In the records below, the lines between the one holding "SW204: none -> switch (W1, W7)" and the one holding "U209: NAND 74HC00", inclusive, are to be transcribed exactly; no pictures are to be included.

TASK MATERIAL ▸

● ● ● ●

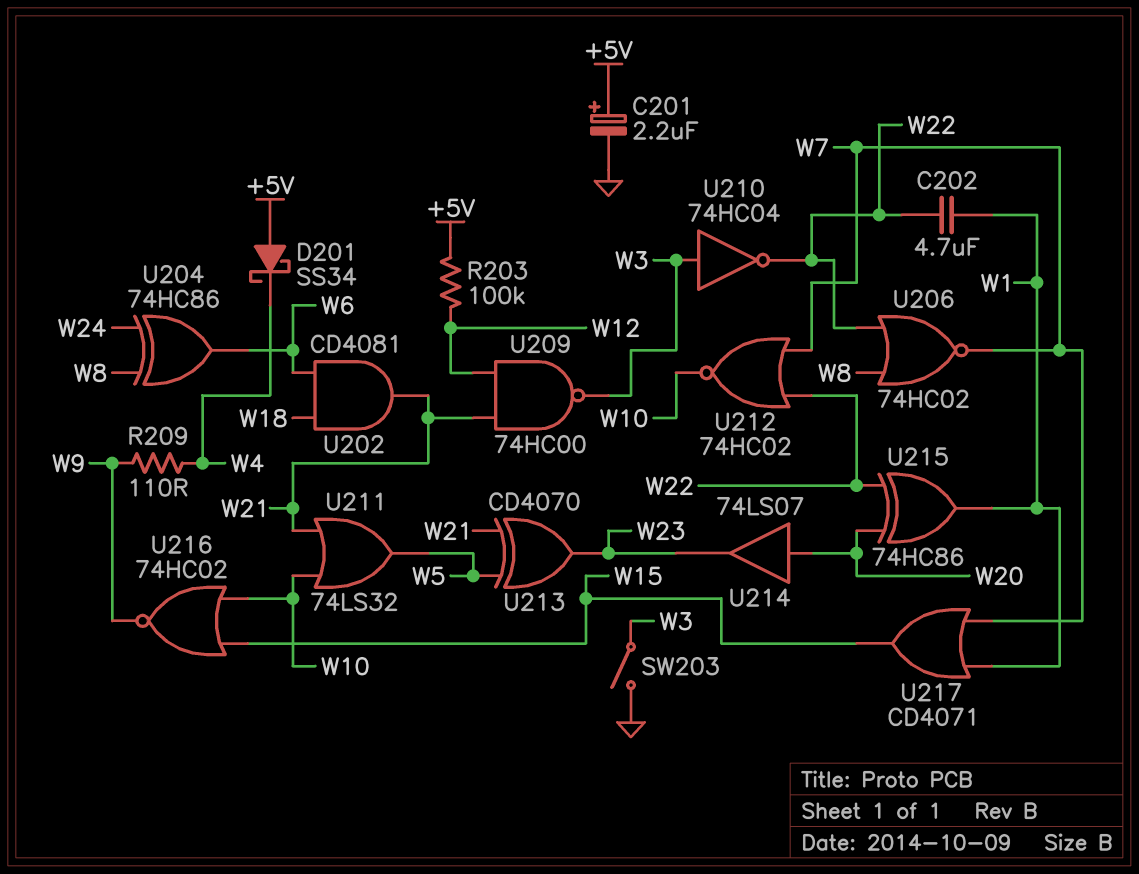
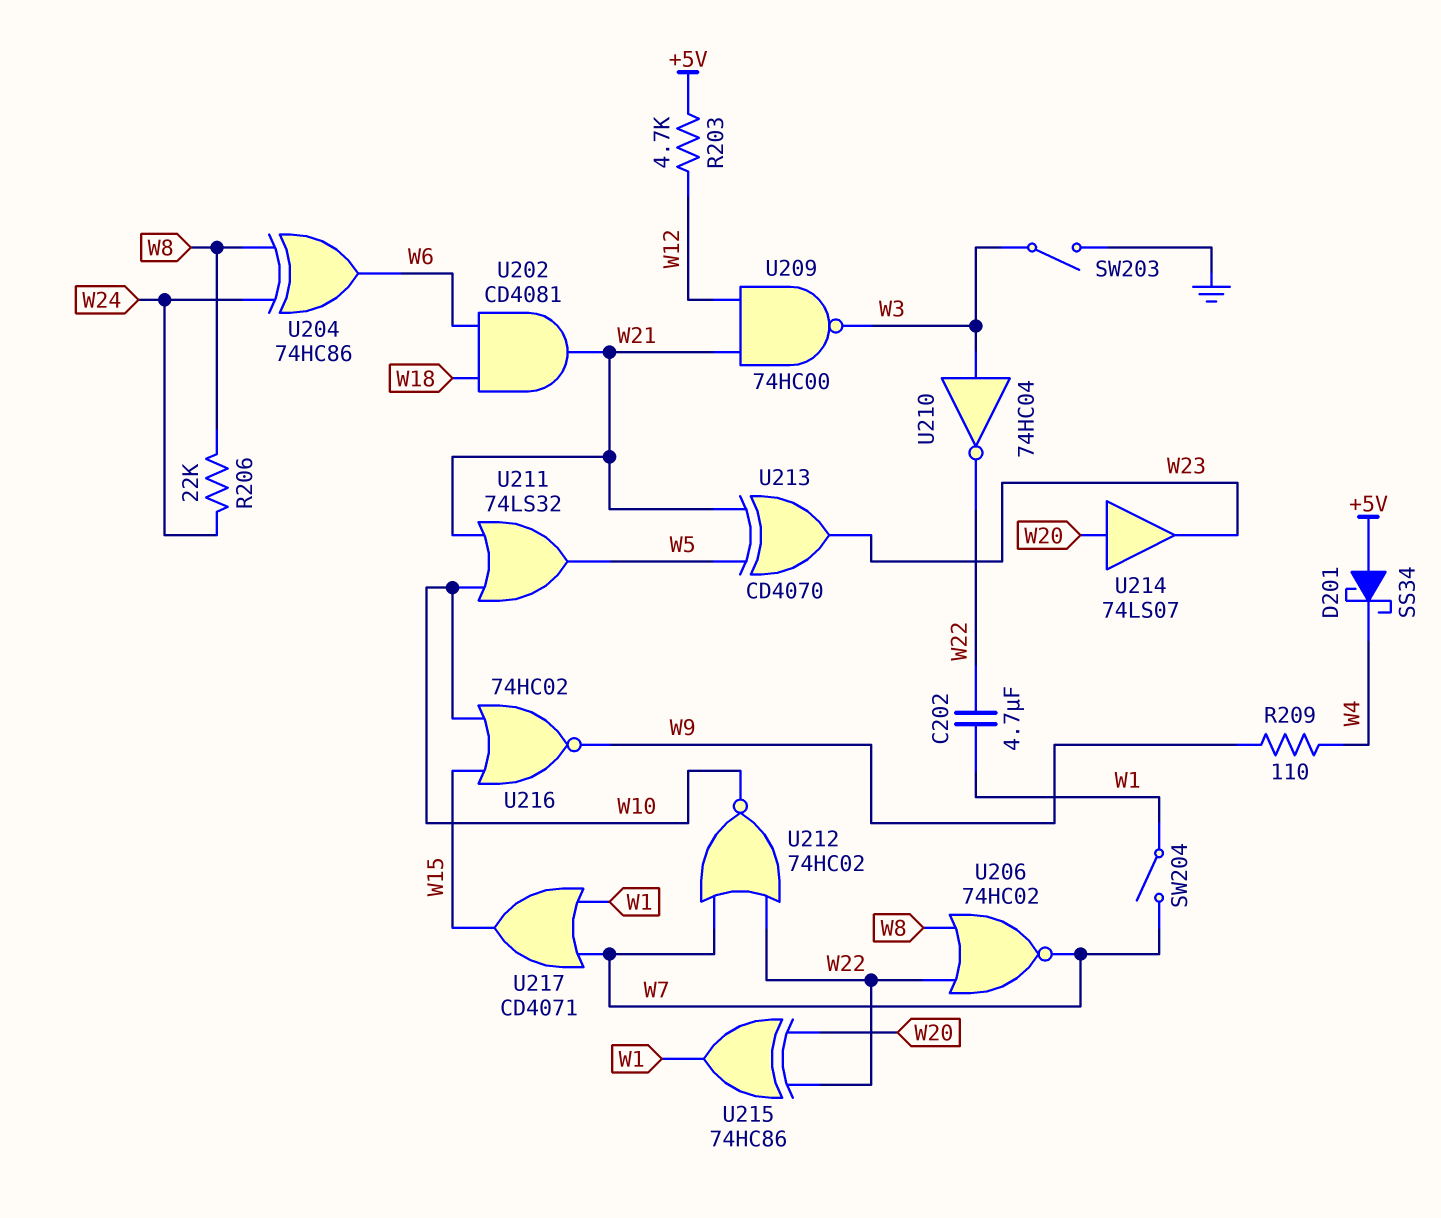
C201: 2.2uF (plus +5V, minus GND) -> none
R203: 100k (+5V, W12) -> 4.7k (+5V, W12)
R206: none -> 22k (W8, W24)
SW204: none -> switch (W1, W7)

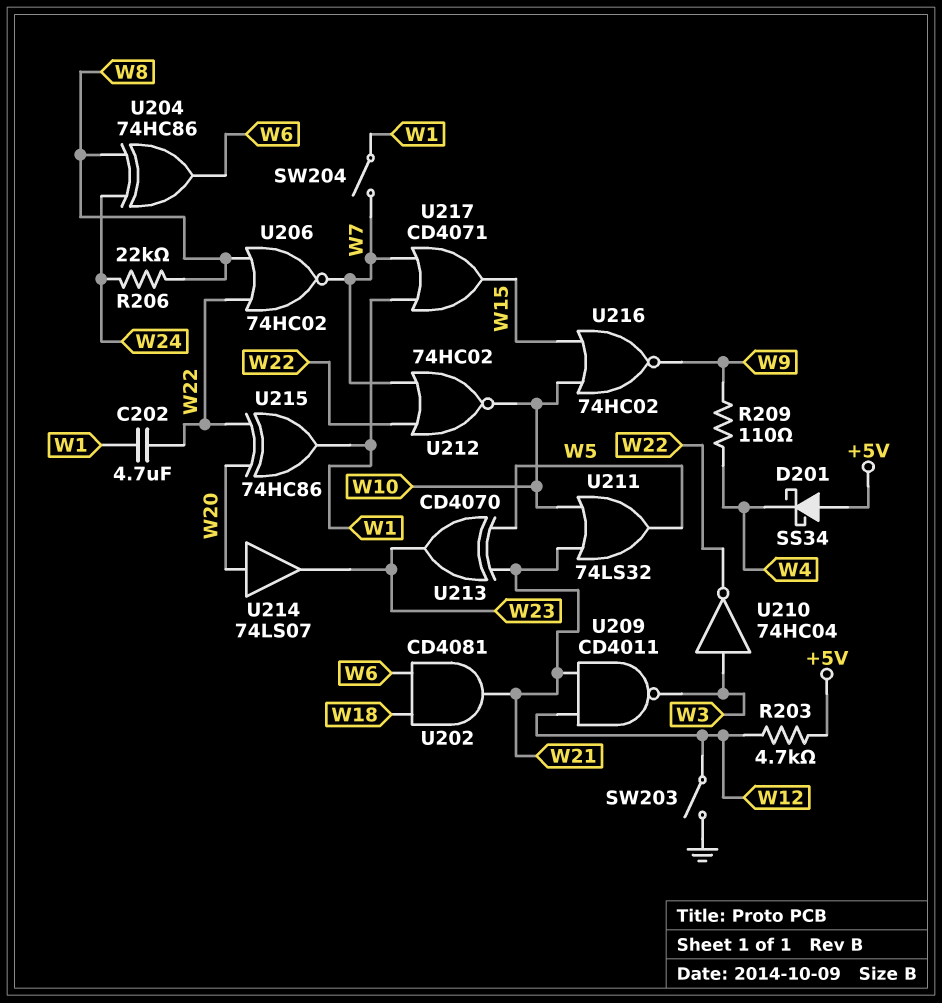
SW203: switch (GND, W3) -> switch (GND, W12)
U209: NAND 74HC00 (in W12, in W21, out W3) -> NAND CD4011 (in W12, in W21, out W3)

● ● ● ●

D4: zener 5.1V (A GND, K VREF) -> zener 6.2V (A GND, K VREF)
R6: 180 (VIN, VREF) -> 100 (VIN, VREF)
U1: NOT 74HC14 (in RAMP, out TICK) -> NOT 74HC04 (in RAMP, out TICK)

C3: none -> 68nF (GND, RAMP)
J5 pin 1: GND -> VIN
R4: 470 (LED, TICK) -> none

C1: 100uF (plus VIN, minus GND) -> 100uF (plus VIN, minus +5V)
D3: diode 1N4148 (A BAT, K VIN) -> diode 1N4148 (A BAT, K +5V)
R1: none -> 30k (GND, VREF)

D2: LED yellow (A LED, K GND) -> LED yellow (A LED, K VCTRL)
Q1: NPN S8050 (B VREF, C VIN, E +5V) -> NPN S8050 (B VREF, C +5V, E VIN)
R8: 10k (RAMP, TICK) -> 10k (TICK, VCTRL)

● ● ● ●

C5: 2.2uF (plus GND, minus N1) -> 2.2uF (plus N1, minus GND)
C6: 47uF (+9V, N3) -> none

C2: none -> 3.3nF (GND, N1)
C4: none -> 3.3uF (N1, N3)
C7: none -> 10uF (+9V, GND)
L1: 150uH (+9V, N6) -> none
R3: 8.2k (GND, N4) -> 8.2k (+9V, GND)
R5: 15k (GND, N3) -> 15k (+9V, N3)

● ● ● ●

TASK RESULT ▸
SW204: none -> switch (W1, W7)

SW203: switch (GND, W3) -> switch (GND, W12)
U209: NAND 74HC00 (in W12, in W21, out W3) -> NAND CD4011 (in W12, in W21, out W3)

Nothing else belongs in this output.